Your objective:
Quote the material below word for word, leaving out the pictures.

━━━━━ Provided data ━━━━━

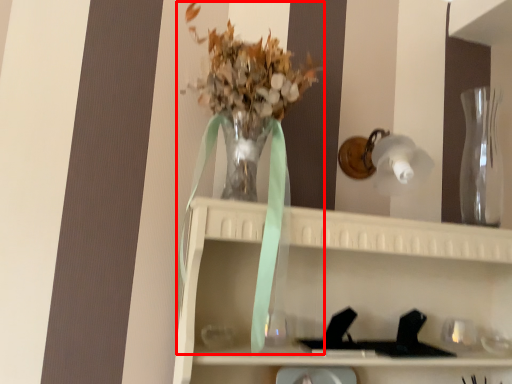
Question: Considering the relative positions of floral arrangement (annotated by the red box) and glass vase in the image provided, where is floral arrangement (annotated by the red box) located with respect to the staircase?

Choices:
 (A) right
 (B) left

Answer: (B)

━━━━━

Reply to the exercise:
Question: Considering the relative positions of floral arrangement (annotated by the red box) and glass vase in the image provided, where is floral arrangement (annotated by the red box) located with respect to the staircase?

Choices:
 (A) right
 (B) left

Answer: (B)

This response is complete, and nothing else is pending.